* Scene edit records
——————

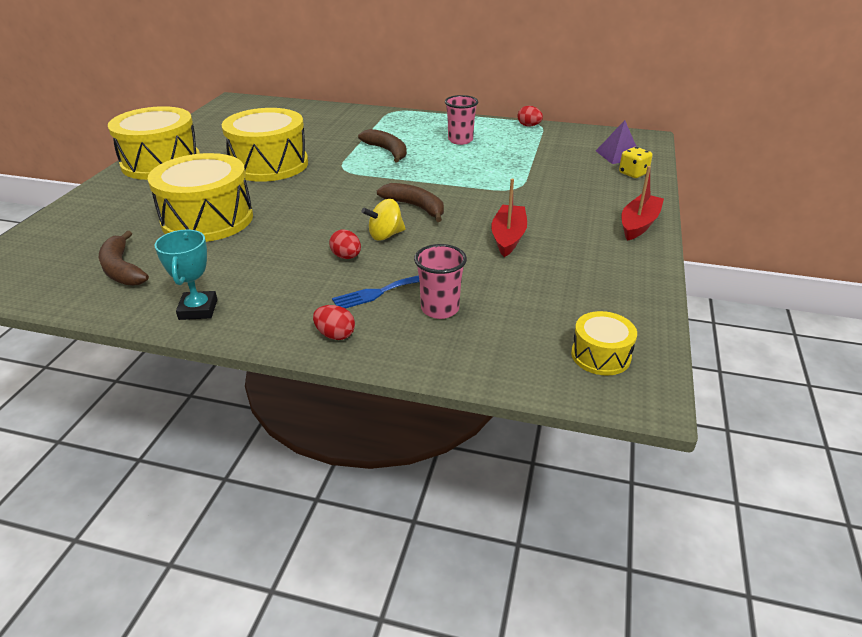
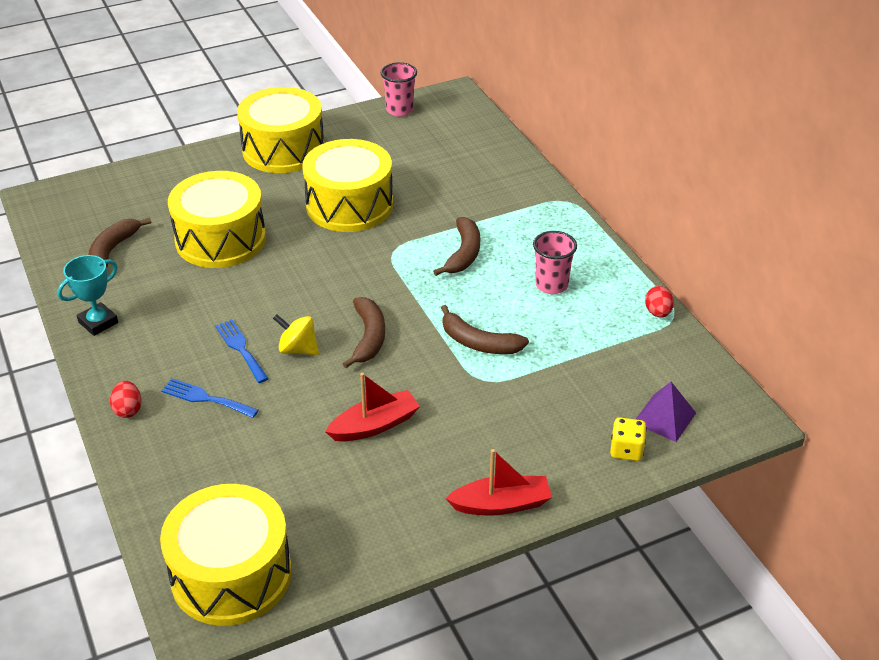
camera: 50 degrees right, 5 degrees up
(346, 257) = (240, 348): red egg -> blue fork
(440, 309) = (213, 445): pink cup -> pink cup (399, 110)
(478, 177) = (479, 342): none -> brown banana
(600, 355) = (231, 574): yellow drum -> yellow drum, size x2.04

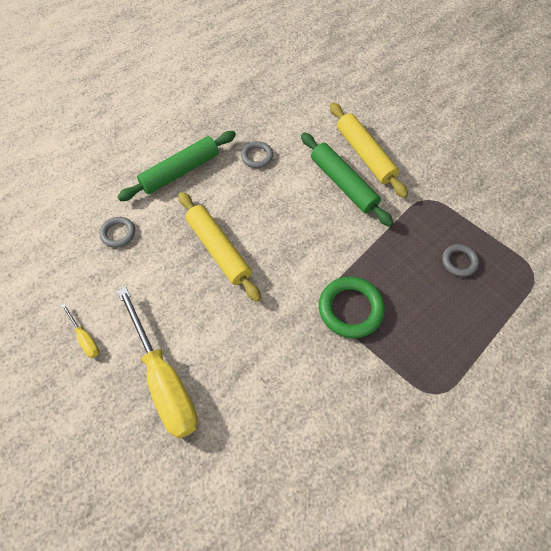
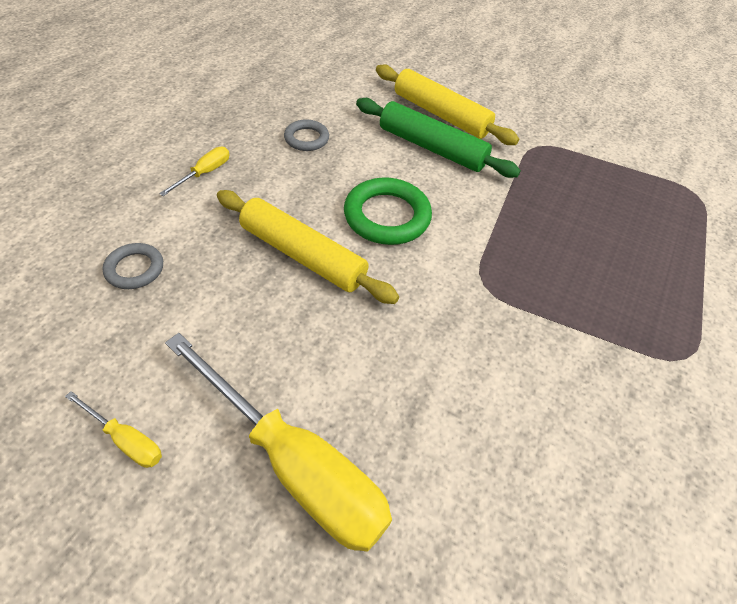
camera: 25 degrees left, 10 degrees down
(180, 171) = (205, 173): green rolling pin -> yellow screwdriver
(350, 309) = (520, 284): green ring -> green ring (387, 216)
(459, 262) = (613, 201): grey ring -> none

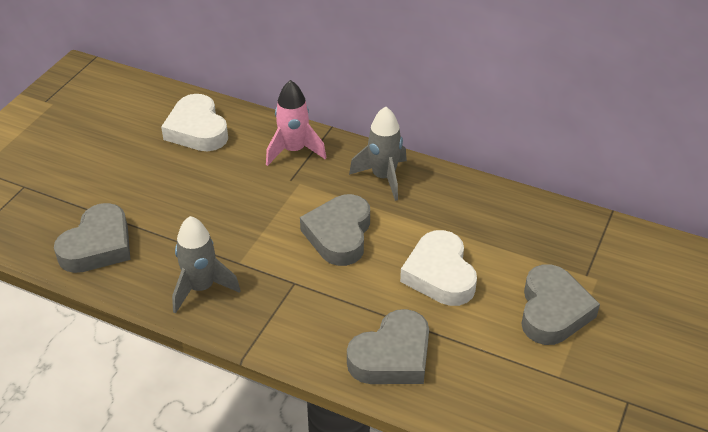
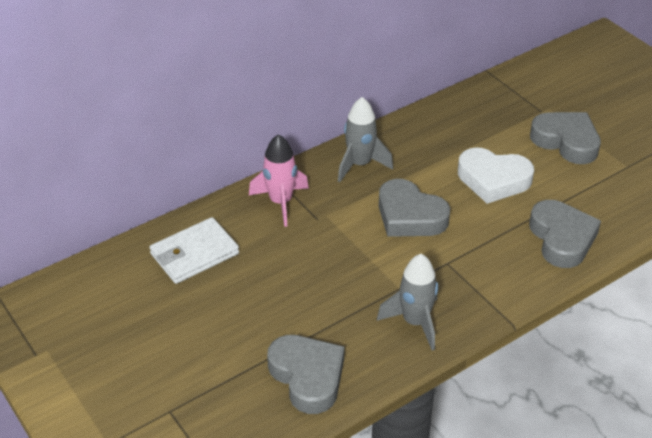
camera: 60 degrees left, 0 degrees up
(197, 130) = (194, 254): white heart -> white wallet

——————

* What you should do
Make an exact copy of the records shown above, without the pictures.

* Result of this exercise
camera: 50 degrees right, 5 degrees up
(346, 257) = (240, 348): red egg -> blue fork
(440, 309) = (213, 445): pink cup -> pink cup (399, 110)
(478, 177) = (479, 342): none -> brown banana
(600, 355) = (231, 574): yellow drum -> yellow drum, size x2.04

camera: 25 degrees left, 10 degrees down
(180, 171) = (205, 173): green rolling pin -> yellow screwdriver
(350, 309) = (520, 284): green ring -> green ring (387, 216)
(459, 262) = (613, 201): grey ring -> none

camera: 60 degrees left, 0 degrees up
(197, 130) = (194, 254): white heart -> white wallet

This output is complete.